Beginning with the line that contains "grey calculator: 1 -> 2", retype the entries below exactly, ending with the line that contains "yellow key: 9 -> 8". Leave out any pictures.

PROVIDED DATA ▸
———

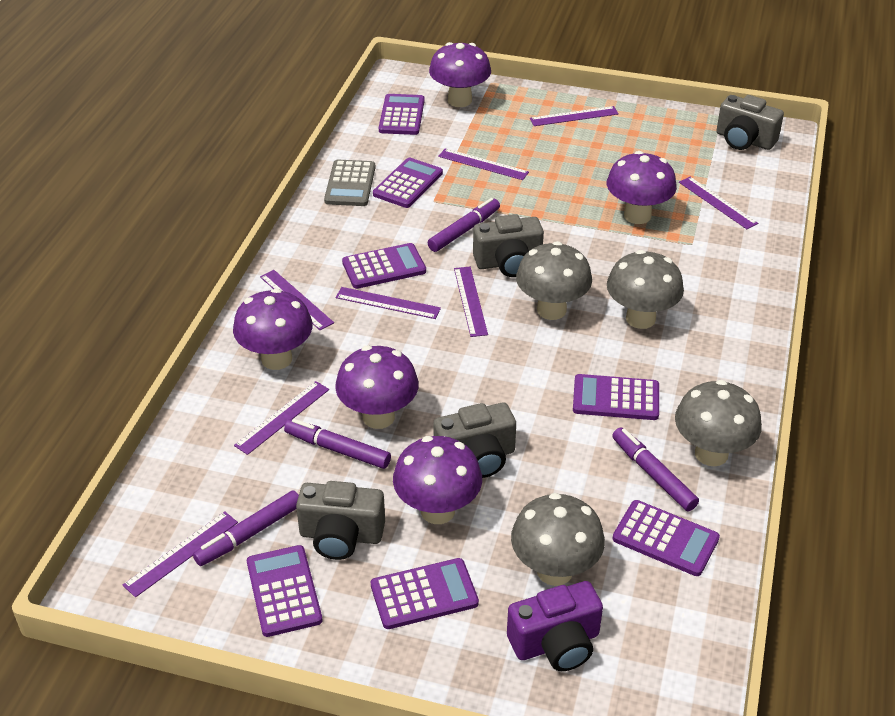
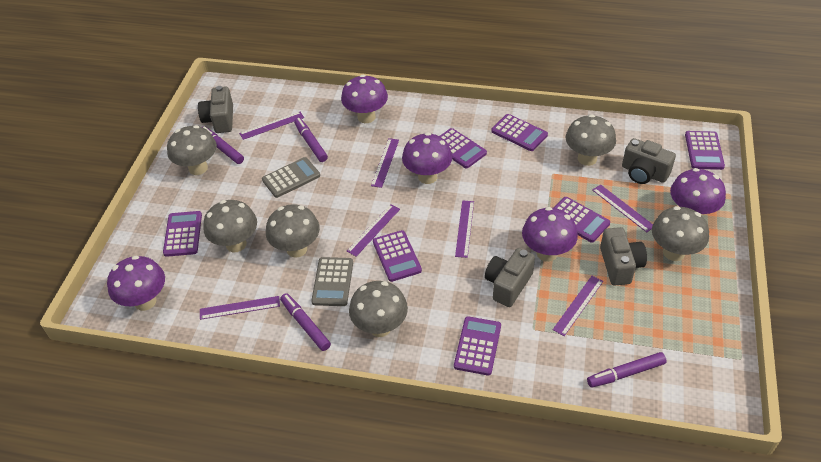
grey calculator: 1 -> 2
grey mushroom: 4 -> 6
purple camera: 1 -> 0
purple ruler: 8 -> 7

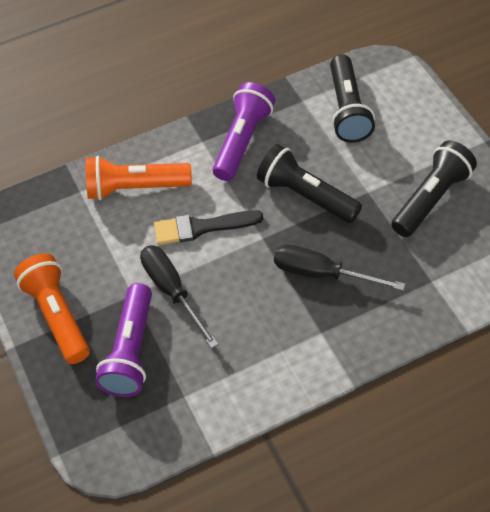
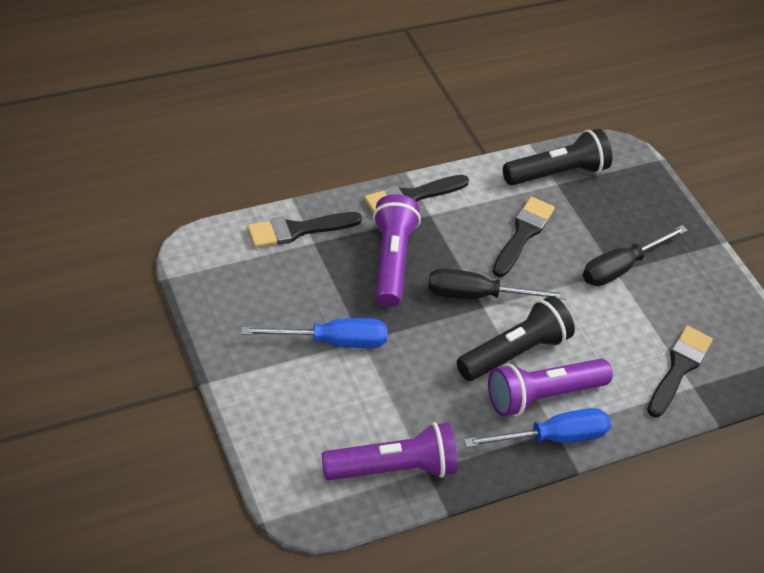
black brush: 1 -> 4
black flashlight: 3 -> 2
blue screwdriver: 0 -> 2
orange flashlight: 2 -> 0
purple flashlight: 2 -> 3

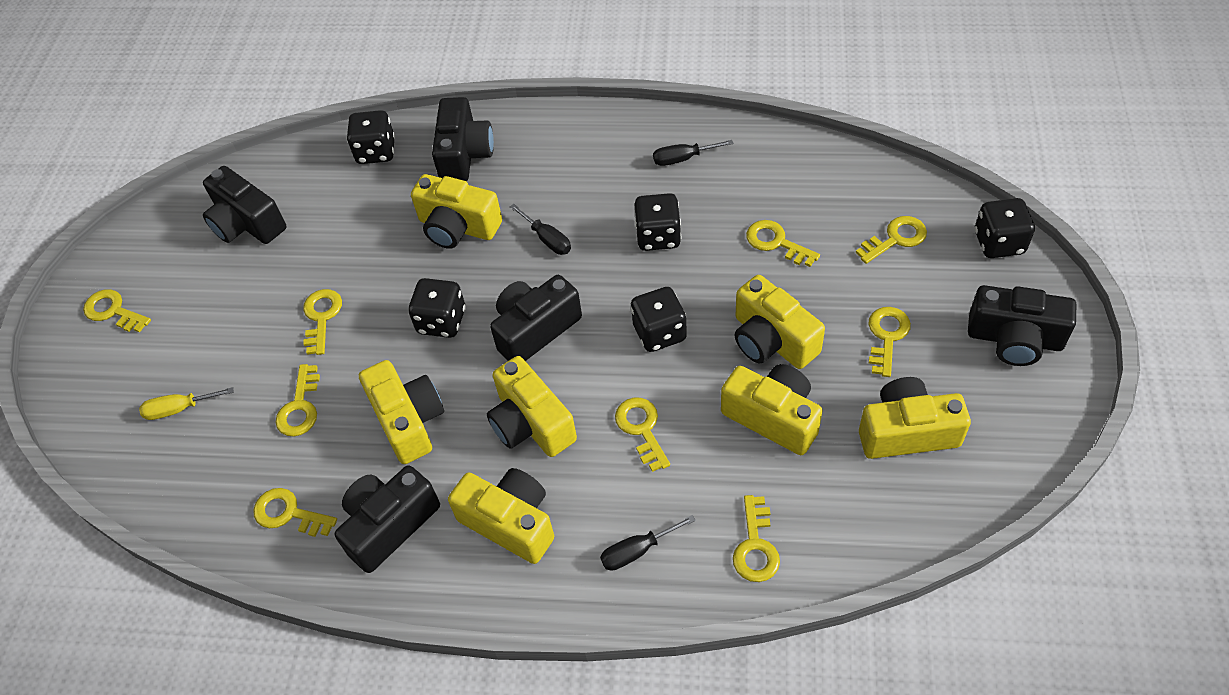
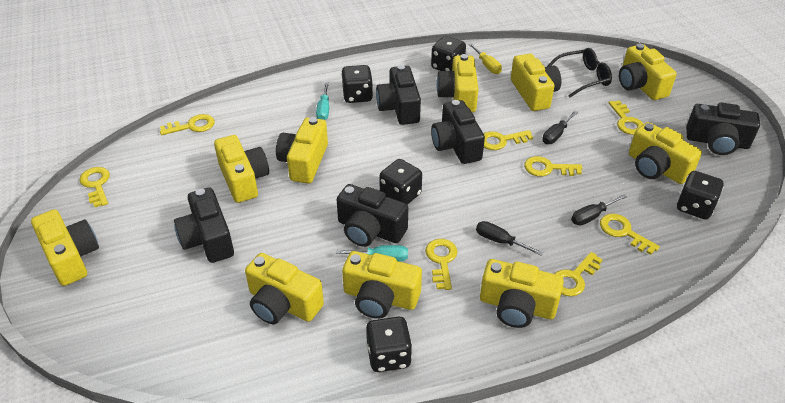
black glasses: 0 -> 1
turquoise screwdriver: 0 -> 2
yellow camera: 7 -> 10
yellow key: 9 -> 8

———

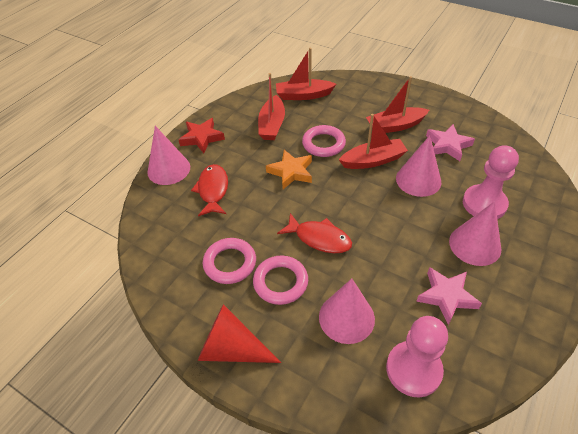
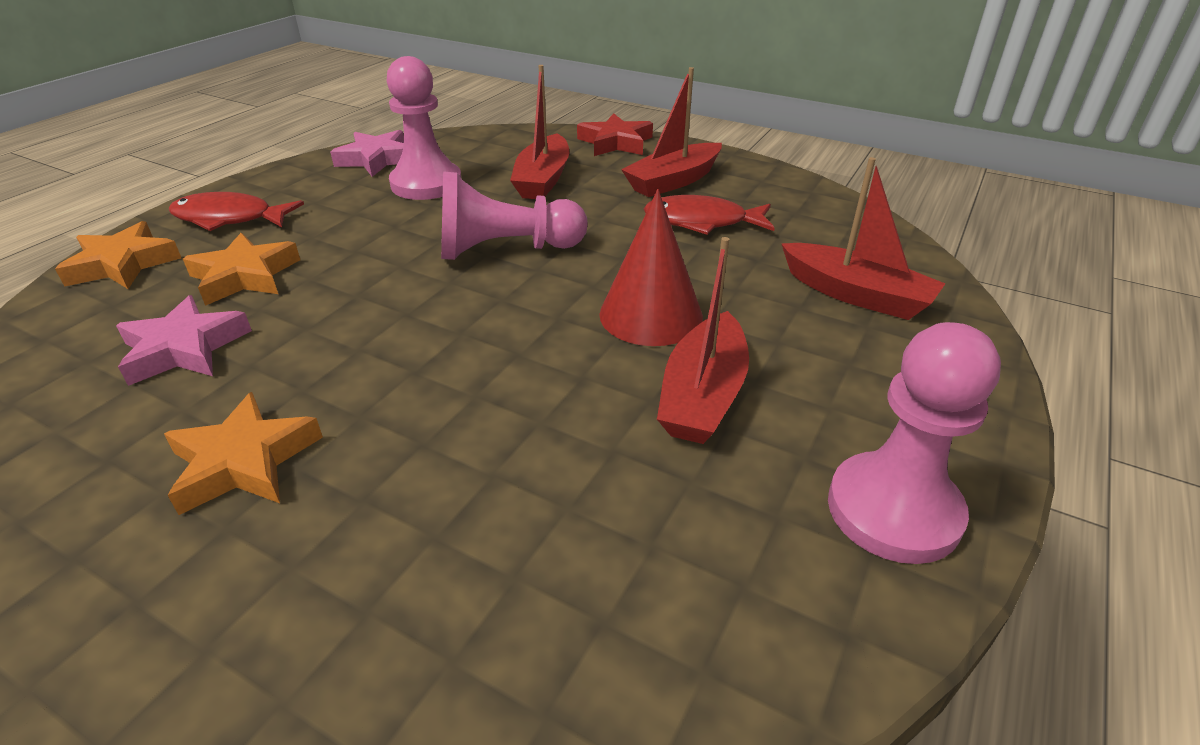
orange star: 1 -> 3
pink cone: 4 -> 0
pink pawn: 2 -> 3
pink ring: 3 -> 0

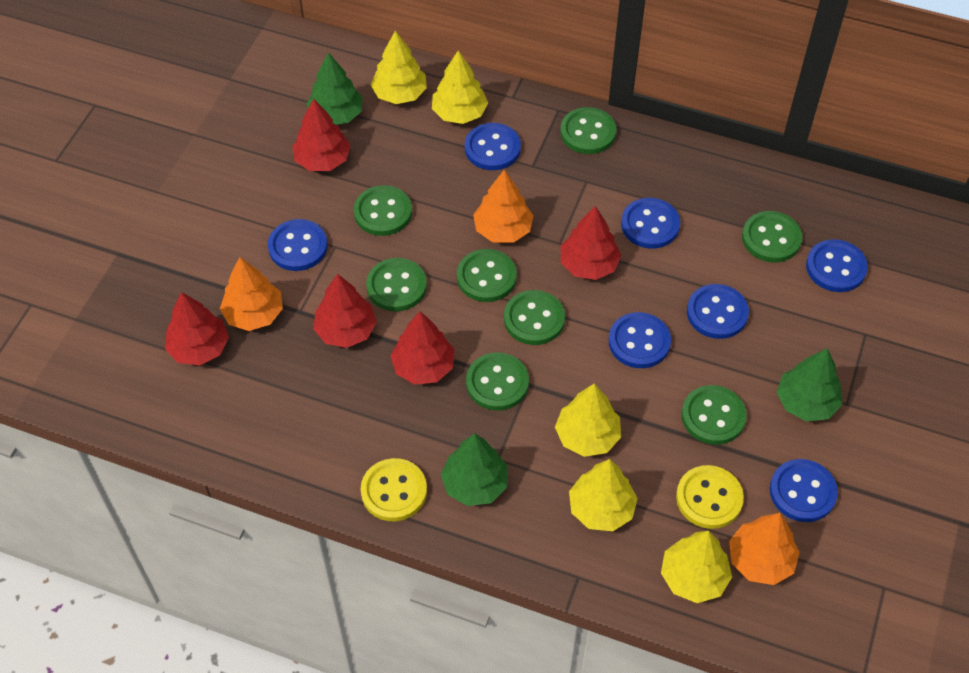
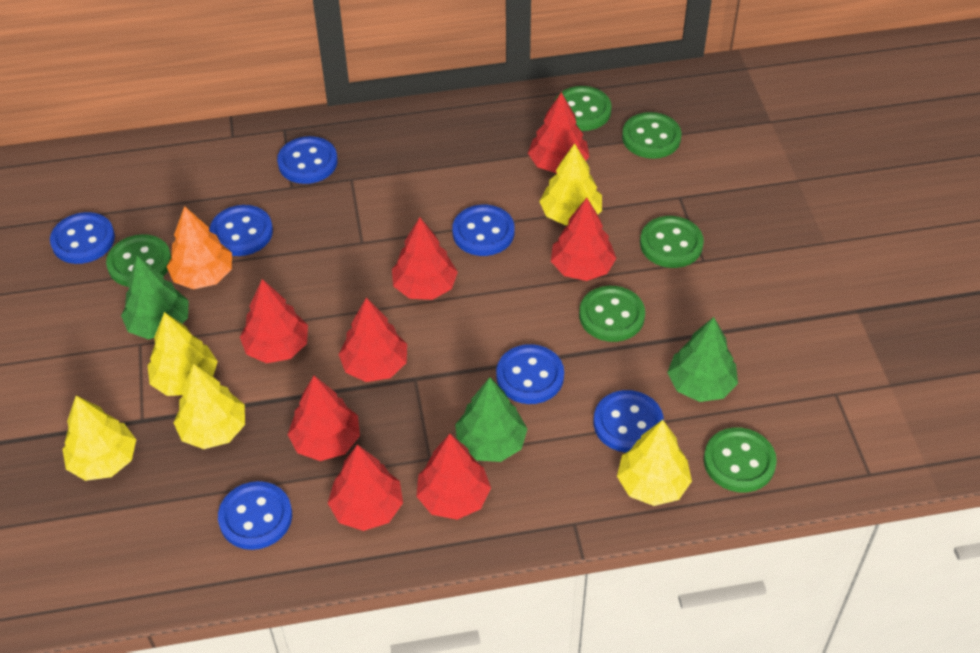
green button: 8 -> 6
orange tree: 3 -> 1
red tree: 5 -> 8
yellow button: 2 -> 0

———

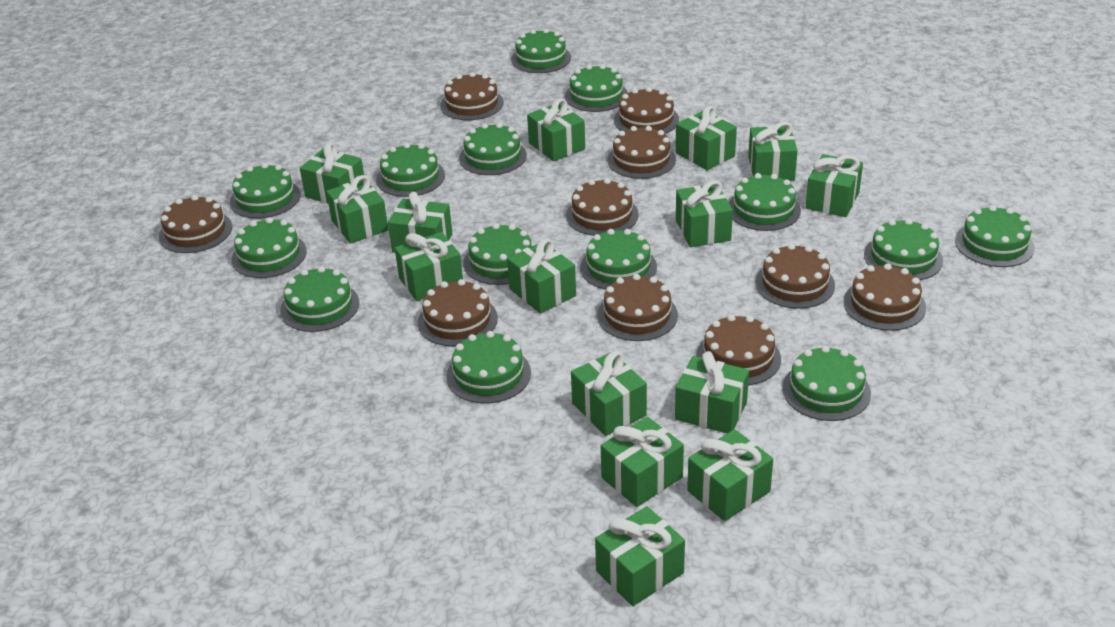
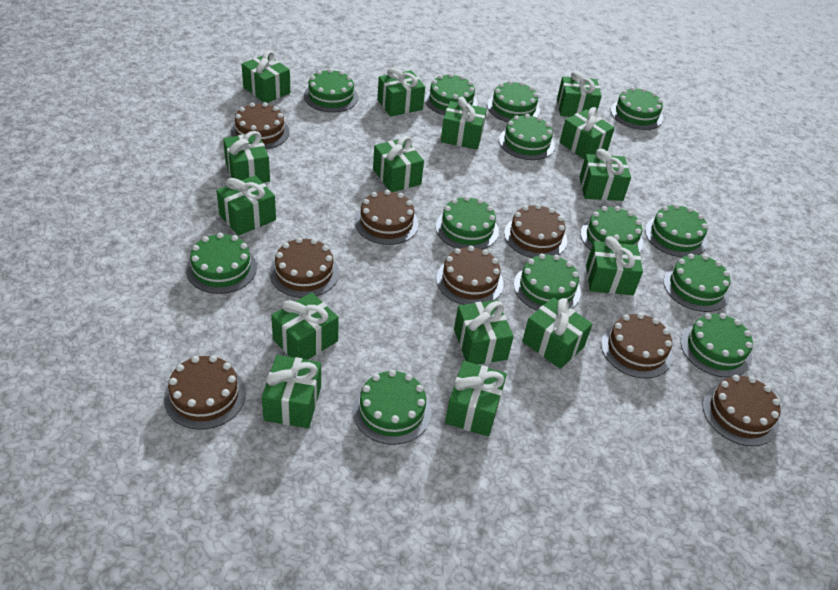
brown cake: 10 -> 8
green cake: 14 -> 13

———

TASK SOLUTION ▸
grey calculator: 1 -> 2
grey mushroom: 4 -> 6
purple camera: 1 -> 0
purple ruler: 8 -> 7

black brush: 1 -> 4
black flashlight: 3 -> 2
blue screwdriver: 0 -> 2
orange flashlight: 2 -> 0
purple flashlight: 2 -> 3

black glasses: 0 -> 1
turquoise screwdriver: 0 -> 2
yellow camera: 7 -> 10
yellow key: 9 -> 8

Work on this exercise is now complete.